=== What is needed ===
Take the listing below and print exactly the lines starting at the line containing "(183, 479) = (266, 340): blue brush -> none" and ending at the line containing "(755, 154) = (1098, 773): white", both ends included, and no others.

- - -

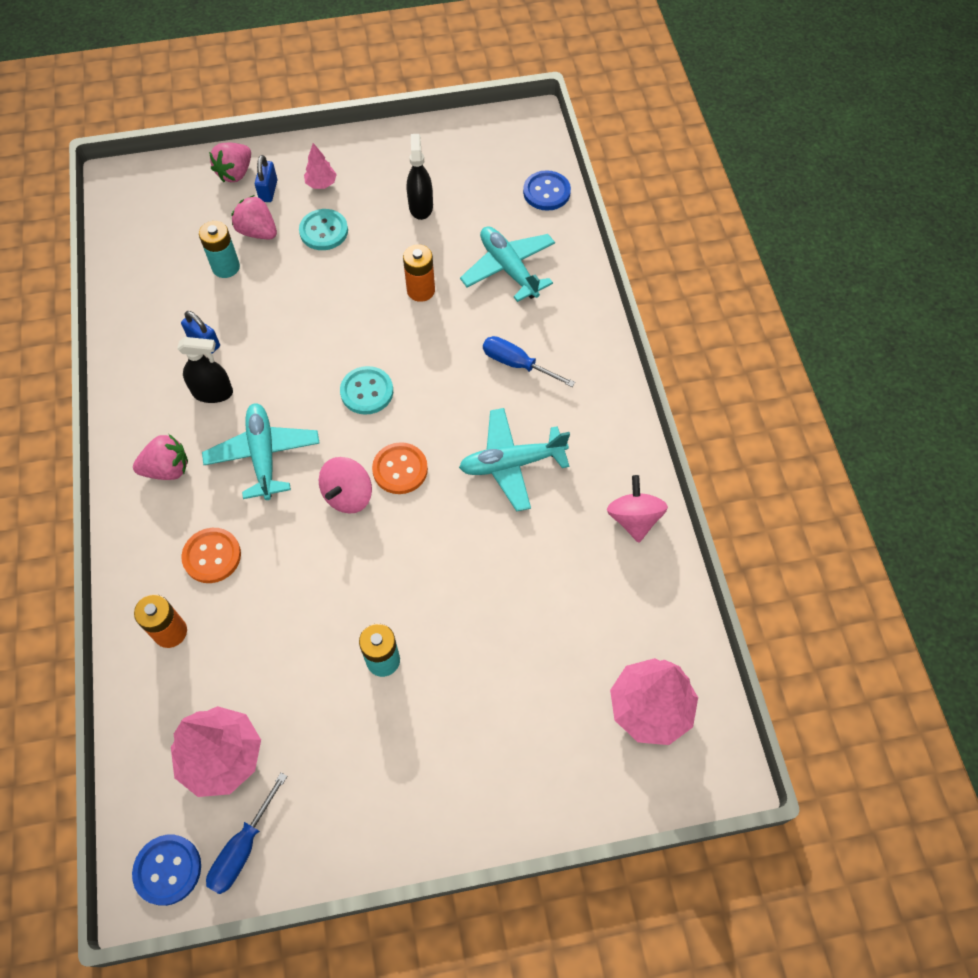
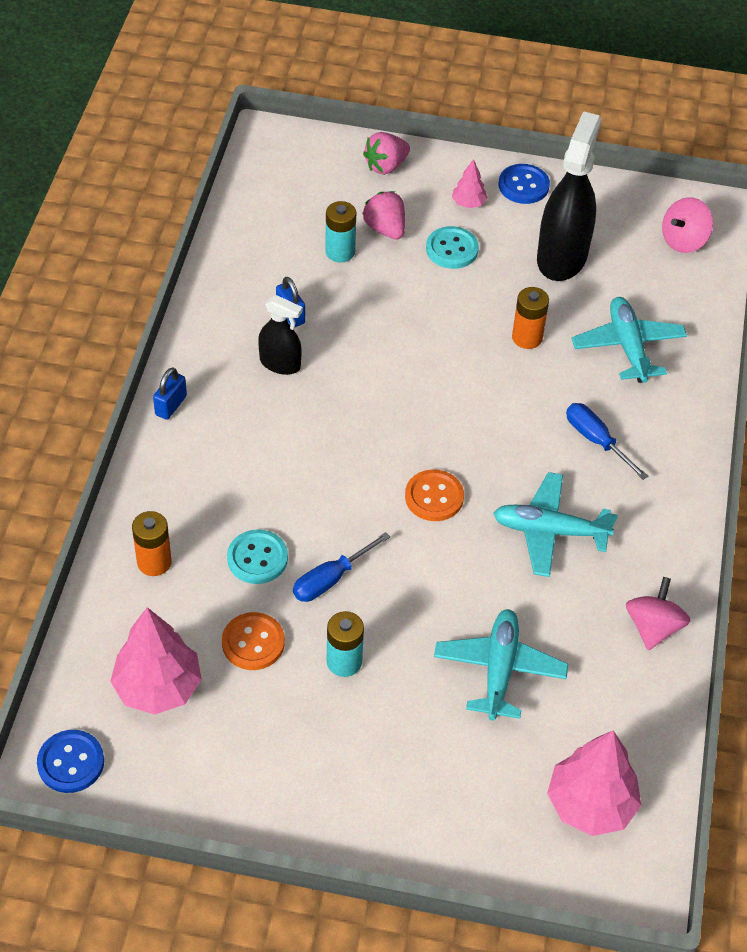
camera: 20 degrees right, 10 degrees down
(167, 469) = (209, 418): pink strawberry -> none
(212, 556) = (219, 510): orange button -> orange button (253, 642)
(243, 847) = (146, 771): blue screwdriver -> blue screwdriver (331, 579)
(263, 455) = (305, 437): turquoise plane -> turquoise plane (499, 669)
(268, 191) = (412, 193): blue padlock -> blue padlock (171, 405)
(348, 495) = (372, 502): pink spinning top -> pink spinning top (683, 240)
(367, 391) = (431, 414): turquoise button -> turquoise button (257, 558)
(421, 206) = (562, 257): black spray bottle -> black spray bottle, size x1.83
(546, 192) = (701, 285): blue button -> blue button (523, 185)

- - -

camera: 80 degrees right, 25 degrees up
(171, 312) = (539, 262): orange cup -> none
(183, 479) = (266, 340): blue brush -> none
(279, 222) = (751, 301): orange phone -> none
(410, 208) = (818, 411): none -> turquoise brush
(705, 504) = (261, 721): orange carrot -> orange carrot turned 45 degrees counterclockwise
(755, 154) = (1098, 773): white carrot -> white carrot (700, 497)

- - -

=== Expected answer ===
(183, 479) = (266, 340): blue brush -> none
(279, 222) = (751, 301): orange phone -> none
(410, 208) = (818, 411): none -> turquoise brush
(705, 504) = (261, 721): orange carrot -> orange carrot turned 45 degrees counterclockwise
(755, 154) = (1098, 773): white carrot -> white carrot (700, 497)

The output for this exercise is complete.